_WHAT YOU HAVE TO DO_
In the entries below, every line that contains "blue" must be located and copied.

_Records contained in a dataset_
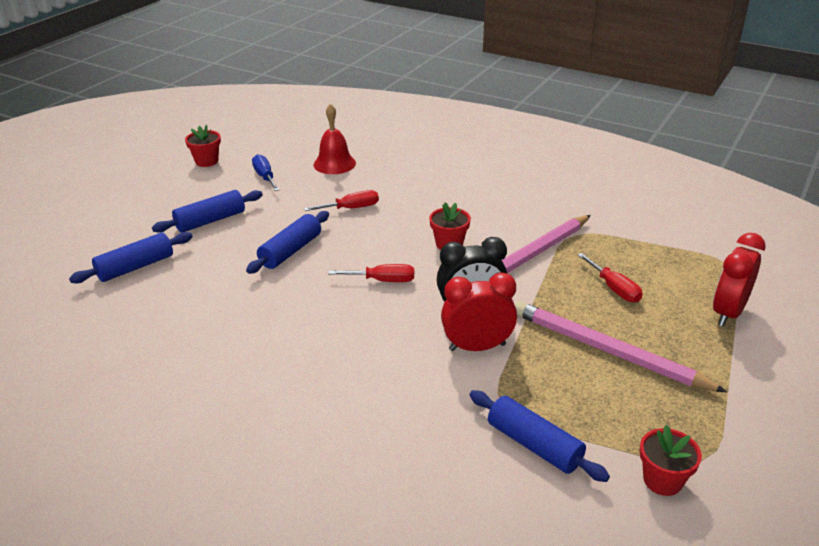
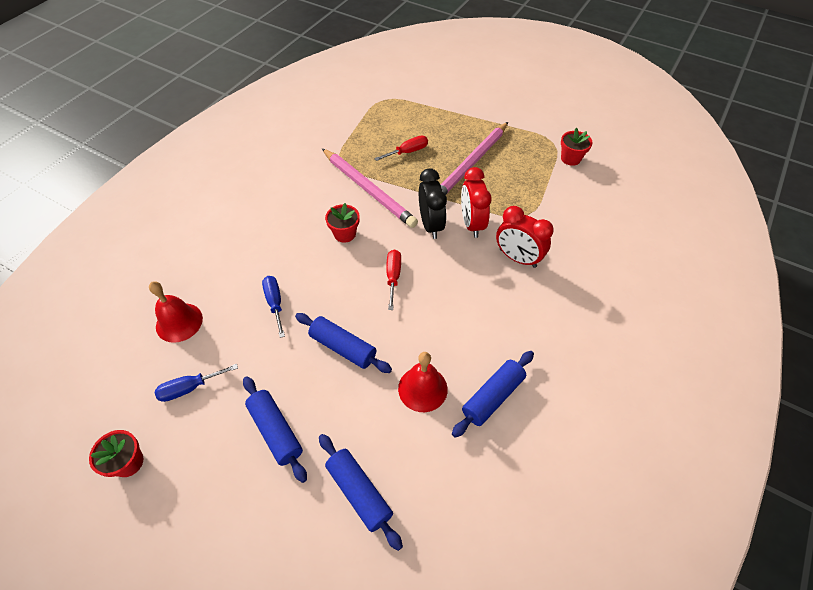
camera: 90 degrees left, 20 degrees up
red screwdriver [304,190,379,211] -> blue screwdriver [262,276,285,338]
blue rolling pin [470,390,610,482] -> blue rolling pin moved to [452,351,534,438]
red clock [713,233,766,327] -> red clock moved to [496,206,554,268]
none -> red bell [398,352,448,412]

_EXERCISE SOLUTION_
red screwdriver [304,190,379,211] -> blue screwdriver [262,276,285,338]
blue rolling pin [470,390,610,482] -> blue rolling pin moved to [452,351,534,438]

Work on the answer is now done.